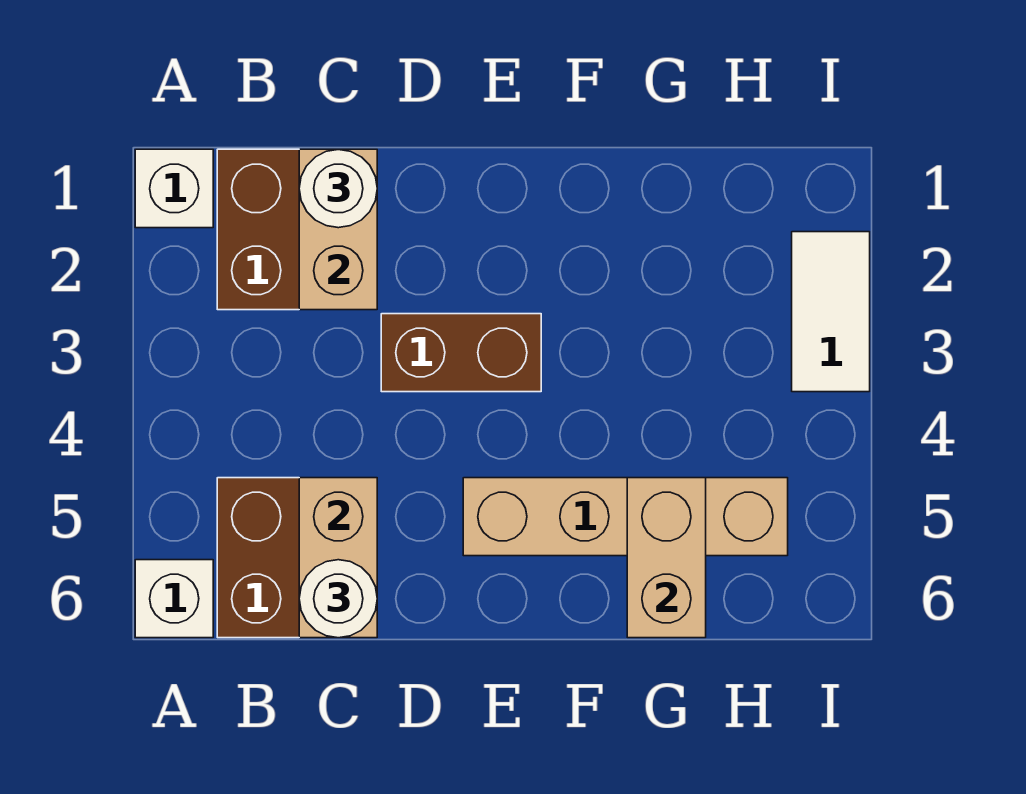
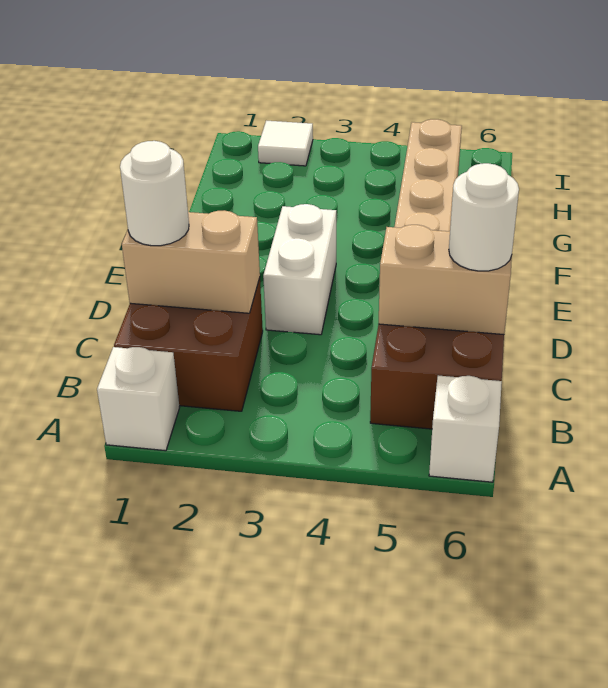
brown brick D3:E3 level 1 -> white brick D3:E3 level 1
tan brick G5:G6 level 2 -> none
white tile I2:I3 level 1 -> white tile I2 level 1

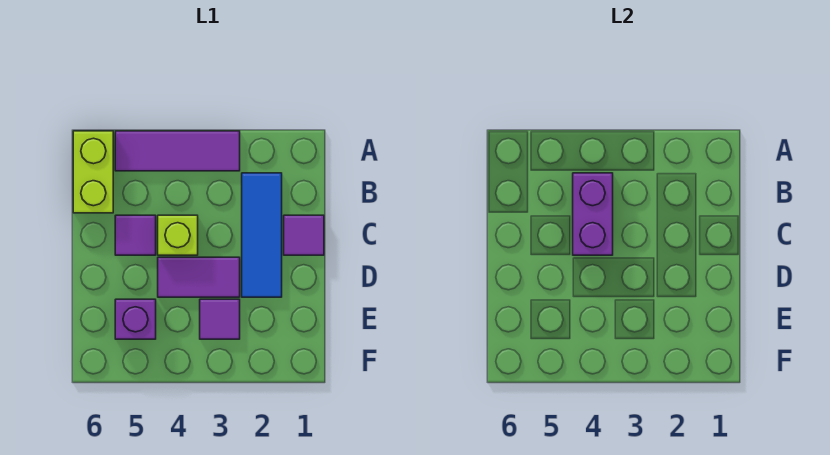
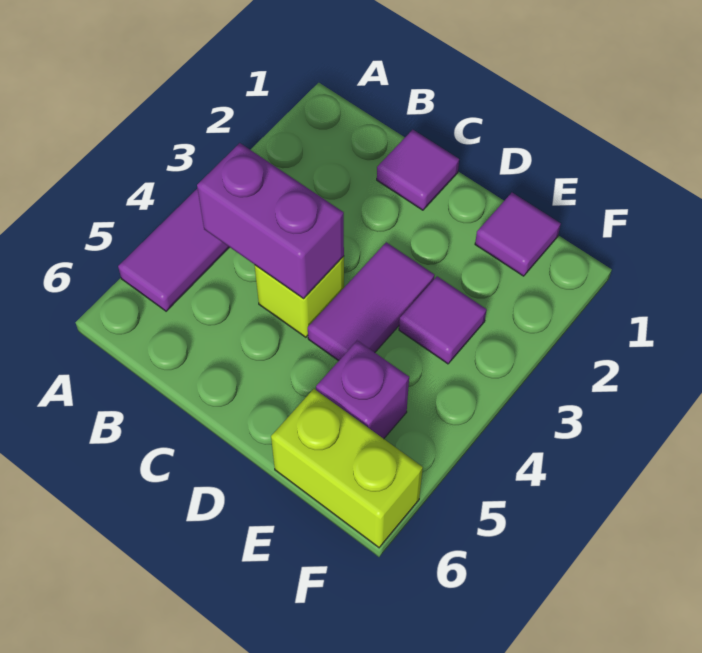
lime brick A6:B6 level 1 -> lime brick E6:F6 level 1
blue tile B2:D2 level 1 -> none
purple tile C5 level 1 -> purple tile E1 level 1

--

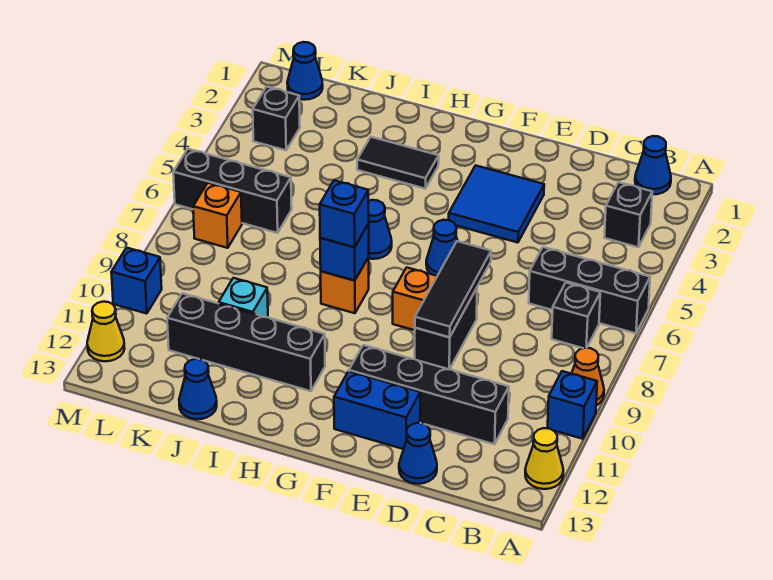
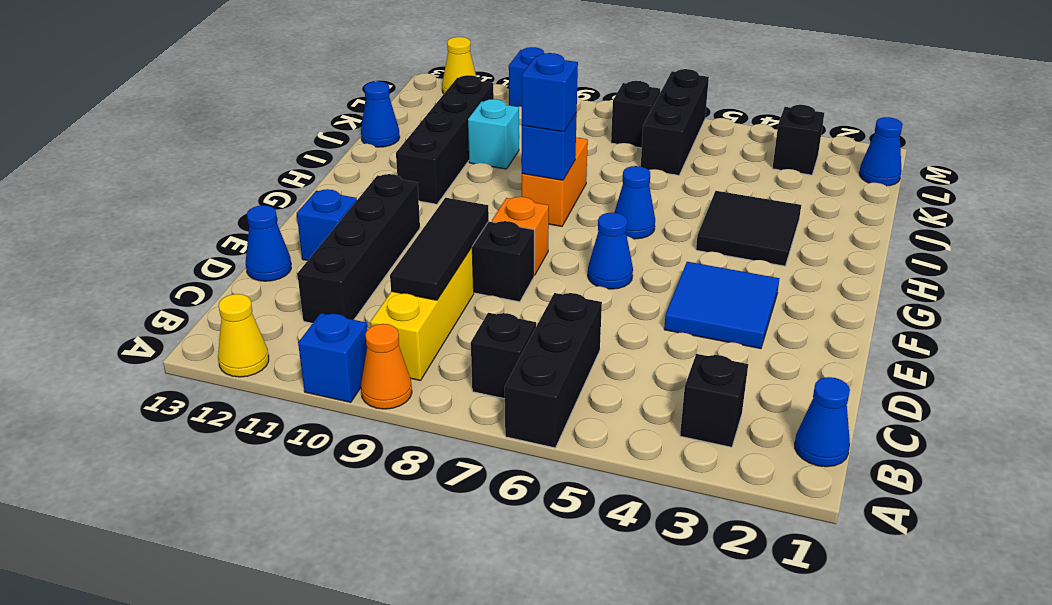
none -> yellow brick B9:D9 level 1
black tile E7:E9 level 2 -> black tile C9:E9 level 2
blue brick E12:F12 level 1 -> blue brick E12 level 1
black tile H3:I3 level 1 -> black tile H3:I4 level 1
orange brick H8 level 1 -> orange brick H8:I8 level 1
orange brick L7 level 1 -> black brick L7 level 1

- [Task description] In the listing above, find the line with "brown brick D3:E3" and the line with "purple tile C5". Transcribe those two and everything between, exactly, leaving out pictures.

- [Response to the exercise]
brown brick D3:E3 level 1 -> white brick D3:E3 level 1
tan brick G5:G6 level 2 -> none
white tile I2:I3 level 1 -> white tile I2 level 1

lime brick A6:B6 level 1 -> lime brick E6:F6 level 1
blue tile B2:D2 level 1 -> none
purple tile C5 level 1 -> purple tile E1 level 1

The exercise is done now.